**Material for the task:**

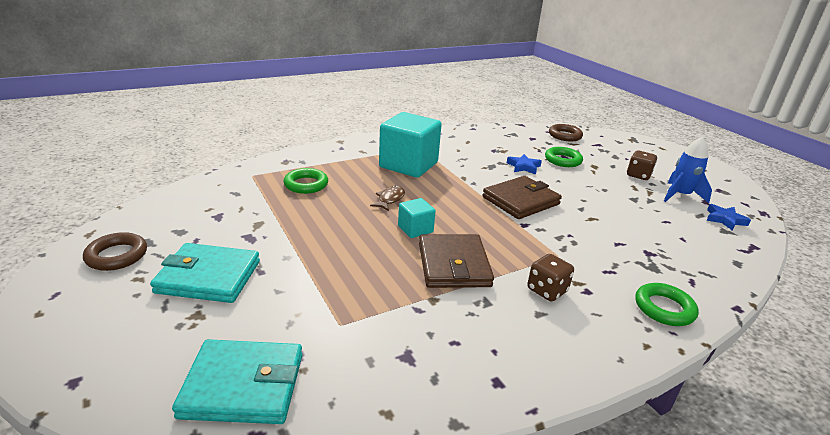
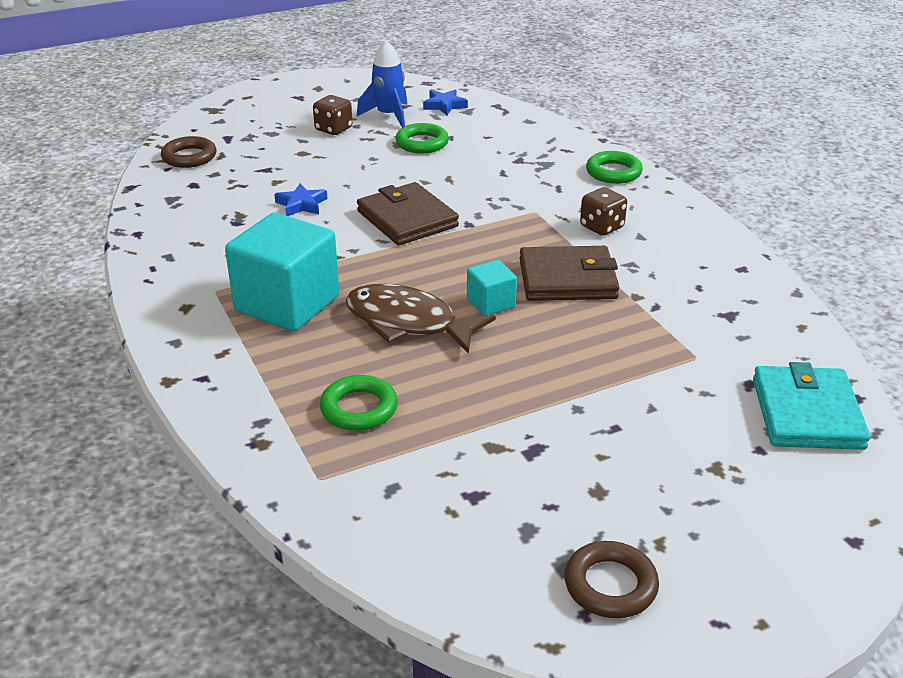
camera: 85 degrees left, 5 degrees up
turquoise wallet [150,243,260,303] -> none
brown fish [370,186,405,211] -> brown fish [346,284,496,354], size x2.05
green ring [545,147,583,167] -> green ring moved to [395,123,449,153]

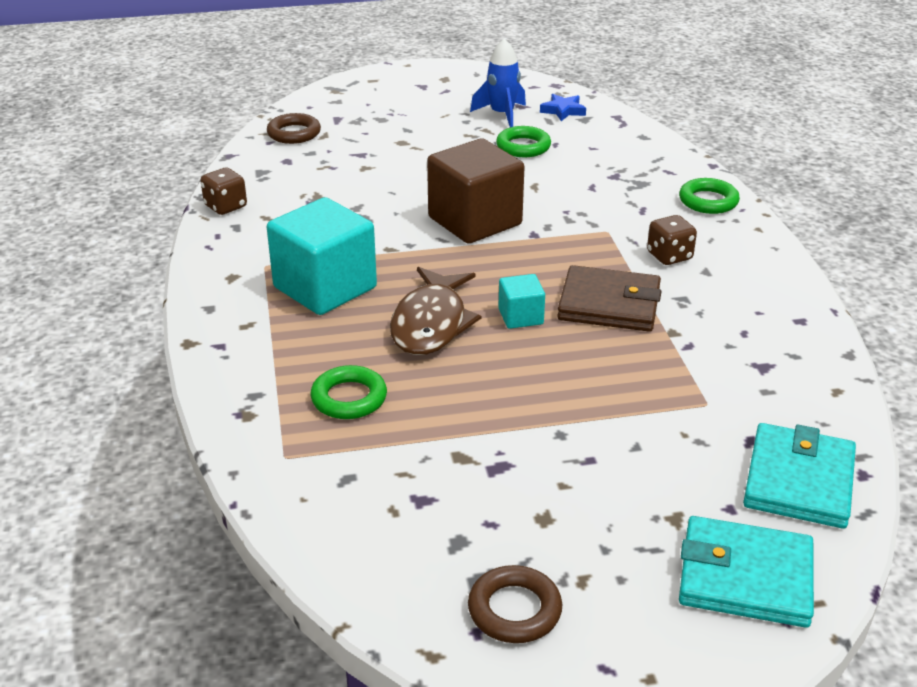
camera: 15 degrees right, 0 degrees up
blue star [274,184,328,216] -> none
brown dice [313,95,352,135] -> brown dice moved to [200,168,247,215]
brown fish [346,284,496,354] -> brown fish turned 120 degrees counterclockwise [390,267,481,355]
brown wallet [357,182,459,246] -> brown cube [427,138,525,244]
none -> turquoise wallet [679,516,814,628]

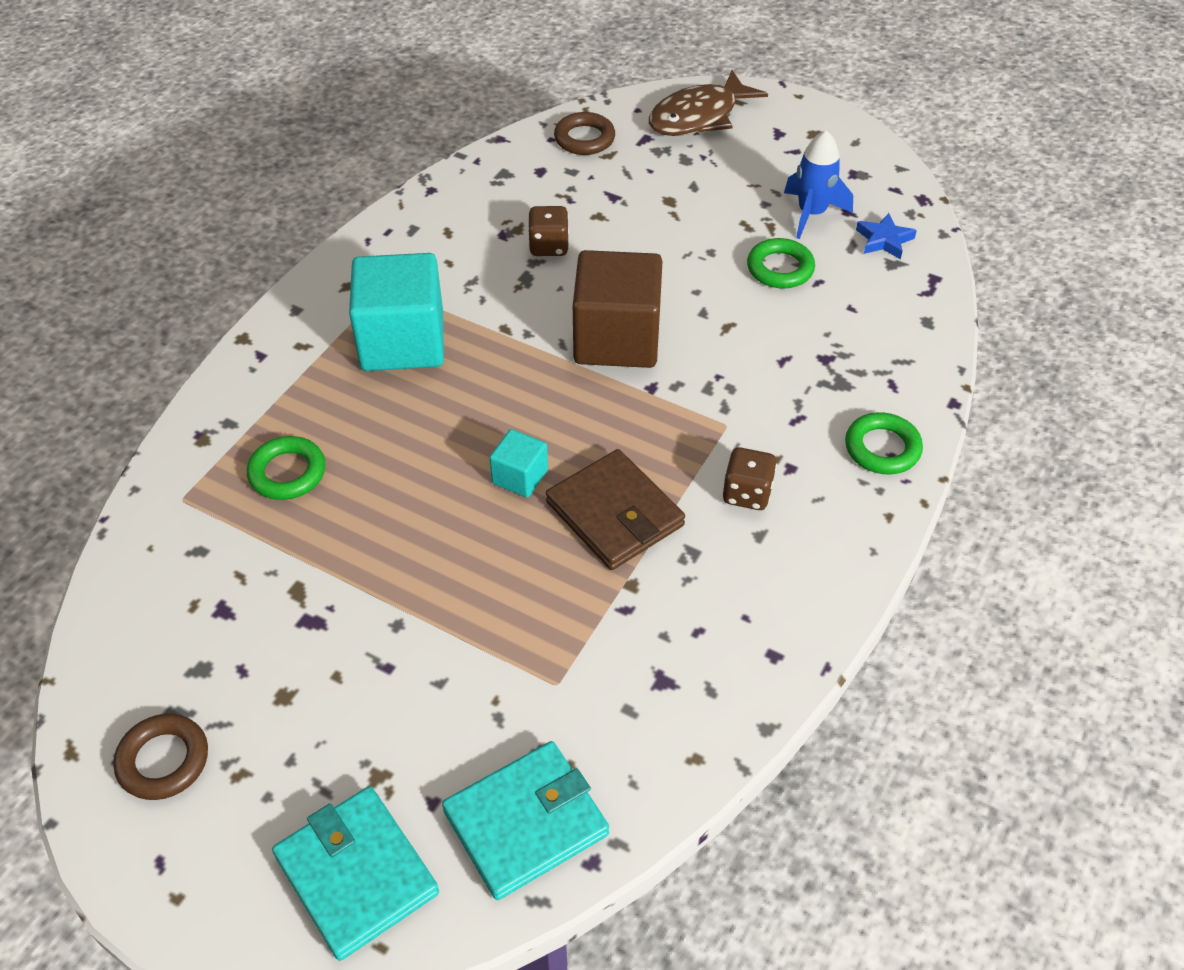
camera: 40 degrees right, 15 degrees up
brown dice [200,168,247,215] -> brown dice moved to [528,206,569,256]
brown fish [390,267,481,355] -> brown fish moved to [649,70,768,136]

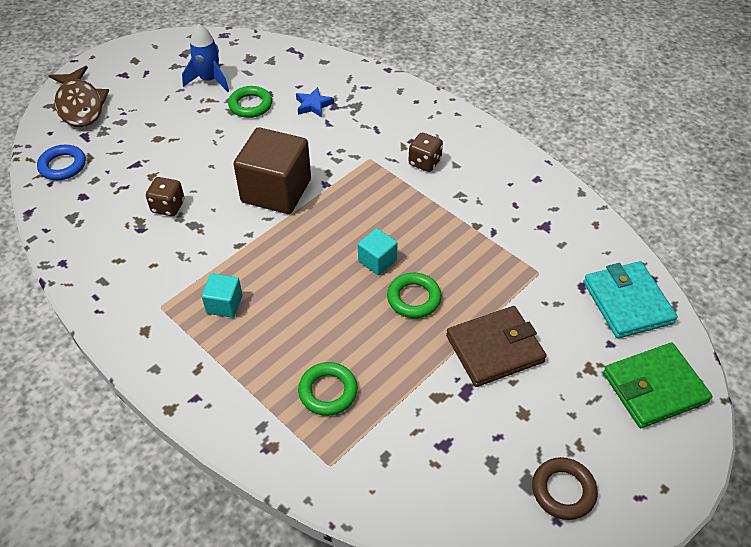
camera: 75 degrees left, 0 degrees up
turquoise wallet [272,786,439,961] -> green wallet [603,343,712,428]
turquoise cube [349,253,444,371] -> turquoise cube [202,274,243,318], size x0.48
brown wallet [546,449,685,570] -> brown wallet moved to [446,306,547,387]
brown ring [554,112,615,155] -> blue ring [37,145,86,180]
green ring [845,412,923,475] -> green ring moved to [387,273,442,318]
blue star [856,213,917,260] -> blue star moved to [296,87,334,117]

**Action item:** Return, word for word, every line from the line with "green ring [845,412,923,475]" to the final line of the data.

**Final answer:**
green ring [845,412,923,475] -> green ring moved to [387,273,442,318]
blue star [856,213,917,260] -> blue star moved to [296,87,334,117]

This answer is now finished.